WHAT TO DO - Copy every one of the entries below, line for line, without changing anything.

── DATA TO USE

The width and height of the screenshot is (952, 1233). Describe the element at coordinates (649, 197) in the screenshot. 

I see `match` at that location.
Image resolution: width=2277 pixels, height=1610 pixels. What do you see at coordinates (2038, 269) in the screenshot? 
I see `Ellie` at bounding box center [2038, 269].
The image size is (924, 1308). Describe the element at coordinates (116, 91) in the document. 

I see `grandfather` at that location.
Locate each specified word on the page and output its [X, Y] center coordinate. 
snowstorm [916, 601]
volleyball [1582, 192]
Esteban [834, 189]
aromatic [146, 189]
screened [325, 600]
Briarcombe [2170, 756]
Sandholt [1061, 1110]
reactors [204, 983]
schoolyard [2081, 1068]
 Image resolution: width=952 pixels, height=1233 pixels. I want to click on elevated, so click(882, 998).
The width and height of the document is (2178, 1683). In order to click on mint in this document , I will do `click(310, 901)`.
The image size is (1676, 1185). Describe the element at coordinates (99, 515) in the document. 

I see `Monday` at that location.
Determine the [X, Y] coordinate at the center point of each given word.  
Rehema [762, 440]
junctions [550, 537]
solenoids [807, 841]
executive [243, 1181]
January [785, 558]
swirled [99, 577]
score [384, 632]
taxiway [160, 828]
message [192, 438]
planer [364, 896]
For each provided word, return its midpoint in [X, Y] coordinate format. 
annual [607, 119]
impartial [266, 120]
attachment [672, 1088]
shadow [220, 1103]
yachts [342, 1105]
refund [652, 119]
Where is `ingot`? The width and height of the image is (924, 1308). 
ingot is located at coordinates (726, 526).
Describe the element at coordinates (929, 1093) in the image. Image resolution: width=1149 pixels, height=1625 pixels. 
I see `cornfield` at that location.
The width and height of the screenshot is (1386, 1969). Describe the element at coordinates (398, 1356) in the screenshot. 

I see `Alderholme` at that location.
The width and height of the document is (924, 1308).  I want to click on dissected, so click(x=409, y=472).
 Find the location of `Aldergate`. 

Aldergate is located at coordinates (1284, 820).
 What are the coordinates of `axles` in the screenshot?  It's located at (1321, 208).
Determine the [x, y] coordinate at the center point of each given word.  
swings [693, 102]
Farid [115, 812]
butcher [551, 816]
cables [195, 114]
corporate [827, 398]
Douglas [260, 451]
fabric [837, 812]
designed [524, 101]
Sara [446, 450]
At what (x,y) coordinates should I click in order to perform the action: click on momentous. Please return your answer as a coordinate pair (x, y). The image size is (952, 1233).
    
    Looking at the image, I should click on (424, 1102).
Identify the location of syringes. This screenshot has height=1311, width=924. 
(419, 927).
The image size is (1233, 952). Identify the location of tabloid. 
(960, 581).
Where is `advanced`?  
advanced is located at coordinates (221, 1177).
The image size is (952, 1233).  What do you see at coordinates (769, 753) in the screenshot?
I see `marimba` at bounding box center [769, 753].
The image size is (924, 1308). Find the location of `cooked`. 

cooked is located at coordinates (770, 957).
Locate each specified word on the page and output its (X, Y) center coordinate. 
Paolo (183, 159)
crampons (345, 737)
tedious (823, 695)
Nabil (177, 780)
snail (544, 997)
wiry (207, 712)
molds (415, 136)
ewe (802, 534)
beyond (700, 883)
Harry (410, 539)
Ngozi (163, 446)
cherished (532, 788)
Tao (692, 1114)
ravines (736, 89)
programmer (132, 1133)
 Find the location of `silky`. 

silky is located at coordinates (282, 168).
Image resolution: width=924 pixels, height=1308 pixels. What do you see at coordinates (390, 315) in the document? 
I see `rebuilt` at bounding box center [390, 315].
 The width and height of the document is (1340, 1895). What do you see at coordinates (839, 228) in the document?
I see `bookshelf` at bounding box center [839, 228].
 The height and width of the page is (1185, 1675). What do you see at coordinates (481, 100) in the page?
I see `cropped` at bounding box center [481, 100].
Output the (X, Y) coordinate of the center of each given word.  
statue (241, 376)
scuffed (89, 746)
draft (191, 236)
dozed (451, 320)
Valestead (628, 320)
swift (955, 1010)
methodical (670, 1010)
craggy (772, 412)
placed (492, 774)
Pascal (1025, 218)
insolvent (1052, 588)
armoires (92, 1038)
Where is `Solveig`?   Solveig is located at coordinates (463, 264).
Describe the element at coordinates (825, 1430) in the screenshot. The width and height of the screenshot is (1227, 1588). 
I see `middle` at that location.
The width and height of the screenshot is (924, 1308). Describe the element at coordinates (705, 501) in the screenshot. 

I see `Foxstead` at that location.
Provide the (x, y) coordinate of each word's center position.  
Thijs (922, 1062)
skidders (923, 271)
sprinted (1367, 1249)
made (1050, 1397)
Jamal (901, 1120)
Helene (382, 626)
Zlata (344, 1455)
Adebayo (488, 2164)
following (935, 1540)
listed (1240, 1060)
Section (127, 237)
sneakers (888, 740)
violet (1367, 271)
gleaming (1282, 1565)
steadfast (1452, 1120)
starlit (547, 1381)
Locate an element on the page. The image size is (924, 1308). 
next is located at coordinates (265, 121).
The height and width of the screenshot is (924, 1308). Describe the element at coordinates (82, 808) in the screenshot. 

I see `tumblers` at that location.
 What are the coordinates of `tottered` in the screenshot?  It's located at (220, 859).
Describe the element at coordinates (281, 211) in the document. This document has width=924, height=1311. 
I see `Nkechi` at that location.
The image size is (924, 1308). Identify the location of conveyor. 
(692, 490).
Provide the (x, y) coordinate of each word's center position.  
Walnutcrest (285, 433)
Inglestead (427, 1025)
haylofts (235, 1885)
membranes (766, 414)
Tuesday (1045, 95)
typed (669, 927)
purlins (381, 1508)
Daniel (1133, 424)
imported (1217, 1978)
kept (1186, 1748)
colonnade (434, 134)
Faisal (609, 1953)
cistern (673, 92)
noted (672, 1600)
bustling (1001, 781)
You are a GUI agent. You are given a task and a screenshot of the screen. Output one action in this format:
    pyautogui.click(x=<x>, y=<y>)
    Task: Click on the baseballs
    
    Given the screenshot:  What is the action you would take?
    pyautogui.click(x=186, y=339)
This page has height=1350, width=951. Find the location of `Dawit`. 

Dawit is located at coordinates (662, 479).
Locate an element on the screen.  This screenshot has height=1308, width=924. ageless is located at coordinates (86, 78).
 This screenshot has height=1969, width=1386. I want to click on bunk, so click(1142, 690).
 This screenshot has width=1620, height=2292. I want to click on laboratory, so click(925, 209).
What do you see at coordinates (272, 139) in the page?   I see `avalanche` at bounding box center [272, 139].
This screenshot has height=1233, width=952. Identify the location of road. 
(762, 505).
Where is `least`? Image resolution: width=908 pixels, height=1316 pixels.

────

ANSWER TO THIS TASK -
The width and height of the screenshot is (952, 1233). Describe the element at coordinates (649, 197) in the screenshot. 

I see `match` at that location.
Image resolution: width=2277 pixels, height=1610 pixels. What do you see at coordinates (2038, 269) in the screenshot? 
I see `Ellie` at bounding box center [2038, 269].
The image size is (924, 1308). Describe the element at coordinates (116, 91) in the document. 

I see `grandfather` at that location.
Locate each specified word on the page and output its [X, Y] center coordinate. 
snowstorm [916, 601]
volleyball [1582, 192]
Esteban [834, 189]
aromatic [146, 189]
screened [325, 600]
Briarcombe [2170, 756]
Sandholt [1061, 1110]
reactors [204, 983]
schoolyard [2081, 1068]
 Image resolution: width=952 pixels, height=1233 pixels. I want to click on elevated, so click(882, 998).
The width and height of the document is (2178, 1683). In order to click on mint in this document , I will do `click(310, 901)`.
The image size is (1676, 1185). Describe the element at coordinates (99, 515) in the document. 

I see `Monday` at that location.
Determine the [X, Y] coordinate at the center point of each given word.  
Rehema [762, 440]
junctions [550, 537]
solenoids [807, 841]
executive [243, 1181]
January [785, 558]
swirled [99, 577]
score [384, 632]
taxiway [160, 828]
message [192, 438]
planer [364, 896]
For each provided word, return its midpoint in [X, Y] coordinate format. 
annual [607, 119]
impartial [266, 120]
attachment [672, 1088]
shadow [220, 1103]
yachts [342, 1105]
refund [652, 119]
Where is `ingot`? The width and height of the image is (924, 1308). 
ingot is located at coordinates (726, 526).
Describe the element at coordinates (929, 1093) in the image. Image resolution: width=1149 pixels, height=1625 pixels. 
I see `cornfield` at that location.
The width and height of the screenshot is (1386, 1969). Describe the element at coordinates (398, 1356) in the screenshot. 

I see `Alderholme` at that location.
The width and height of the document is (924, 1308).  I want to click on dissected, so click(x=409, y=472).
 Find the location of `Aldergate`. 

Aldergate is located at coordinates (1284, 820).
 What are the coordinates of `axles` in the screenshot?  It's located at (1321, 208).
Determine the [x, y] coordinate at the center point of each given word.  
swings [693, 102]
Farid [115, 812]
butcher [551, 816]
cables [195, 114]
corporate [827, 398]
Douglas [260, 451]
fabric [837, 812]
designed [524, 101]
Sara [446, 450]
At what (x,y) coordinates should I click in order to perform the action: click on momentous. Please return your answer as a coordinate pair (x, y). The image size is (952, 1233).
    
    Looking at the image, I should click on (424, 1102).
Identify the location of syringes. This screenshot has height=1311, width=924. 
(419, 927).
The image size is (1233, 952). Identify the location of tabloid. 
(960, 581).
Where is `advanced`?  
advanced is located at coordinates (221, 1177).
The image size is (952, 1233).  What do you see at coordinates (769, 753) in the screenshot?
I see `marimba` at bounding box center [769, 753].
The image size is (924, 1308). Find the location of `cooked`. 

cooked is located at coordinates (770, 957).
Locate each specified word on the page and output its (X, Y) center coordinate. 
Paolo (183, 159)
crampons (345, 737)
tedious (823, 695)
Nabil (177, 780)
snail (544, 997)
wiry (207, 712)
molds (415, 136)
ewe (802, 534)
beyond (700, 883)
Harry (410, 539)
Ngozi (163, 446)
cherished (532, 788)
Tao (692, 1114)
ravines (736, 89)
programmer (132, 1133)
 Find the location of `silky`. 

silky is located at coordinates (282, 168).
Image resolution: width=924 pixels, height=1308 pixels. What do you see at coordinates (390, 315) in the document? 
I see `rebuilt` at bounding box center [390, 315].
 The width and height of the document is (1340, 1895). What do you see at coordinates (839, 228) in the document?
I see `bookshelf` at bounding box center [839, 228].
 The height and width of the page is (1185, 1675). What do you see at coordinates (481, 100) in the page?
I see `cropped` at bounding box center [481, 100].
Output the (X, Y) coordinate of the center of each given word.  
statue (241, 376)
scuffed (89, 746)
draft (191, 236)
dozed (451, 320)
Valestead (628, 320)
swift (955, 1010)
methodical (670, 1010)
craggy (772, 412)
placed (492, 774)
Pascal (1025, 218)
insolvent (1052, 588)
armoires (92, 1038)
Where is `Solveig`?   Solveig is located at coordinates (463, 264).
Describe the element at coordinates (825, 1430) in the screenshot. The width and height of the screenshot is (1227, 1588). 
I see `middle` at that location.
The width and height of the screenshot is (924, 1308). Describe the element at coordinates (705, 501) in the screenshot. 

I see `Foxstead` at that location.
Provide the (x, y) coordinate of each word's center position.  
Thijs (922, 1062)
skidders (923, 271)
sprinted (1367, 1249)
made (1050, 1397)
Jamal (901, 1120)
Helene (382, 626)
Zlata (344, 1455)
Adebayo (488, 2164)
following (935, 1540)
listed (1240, 1060)
Section (127, 237)
sneakers (888, 740)
violet (1367, 271)
gleaming (1282, 1565)
steadfast (1452, 1120)
starlit (547, 1381)
Locate an element on the page. The image size is (924, 1308). 
next is located at coordinates (265, 121).
The height and width of the screenshot is (924, 1308). Describe the element at coordinates (82, 808) in the screenshot. 

I see `tumblers` at that location.
 What are the coordinates of `tottered` in the screenshot?  It's located at (220, 859).
Describe the element at coordinates (281, 211) in the document. This document has width=924, height=1311. 
I see `Nkechi` at that location.
The image size is (924, 1308). Identify the location of conveyor. 
(692, 490).
Provide the (x, y) coordinate of each word's center position.  
Walnutcrest (285, 433)
Inglestead (427, 1025)
haylofts (235, 1885)
membranes (766, 414)
Tuesday (1045, 95)
typed (669, 927)
purlins (381, 1508)
Daniel (1133, 424)
imported (1217, 1978)
kept (1186, 1748)
colonnade (434, 134)
Faisal (609, 1953)
cistern (673, 92)
noted (672, 1600)
bustling (1001, 781)
You are a GUI agent. You are given a task and a screenshot of the screen. Output one action in this format:
    pyautogui.click(x=<x>, y=<y>)
    Task: Click on the baseballs
    
    Given the screenshot:  What is the action you would take?
    pyautogui.click(x=186, y=339)
This page has height=1350, width=951. Find the location of `Dawit`. 

Dawit is located at coordinates (662, 479).
Locate an element on the screen.  This screenshot has height=1308, width=924. ageless is located at coordinates (86, 78).
 This screenshot has height=1969, width=1386. I want to click on bunk, so click(1142, 690).
 This screenshot has width=1620, height=2292. I want to click on laboratory, so click(925, 209).
What do you see at coordinates (272, 139) in the page?   I see `avalanche` at bounding box center [272, 139].
This screenshot has height=1233, width=952. Identify the location of road. 
(762, 505).
Where is `least`? Image resolution: width=908 pixels, height=1316 pixels.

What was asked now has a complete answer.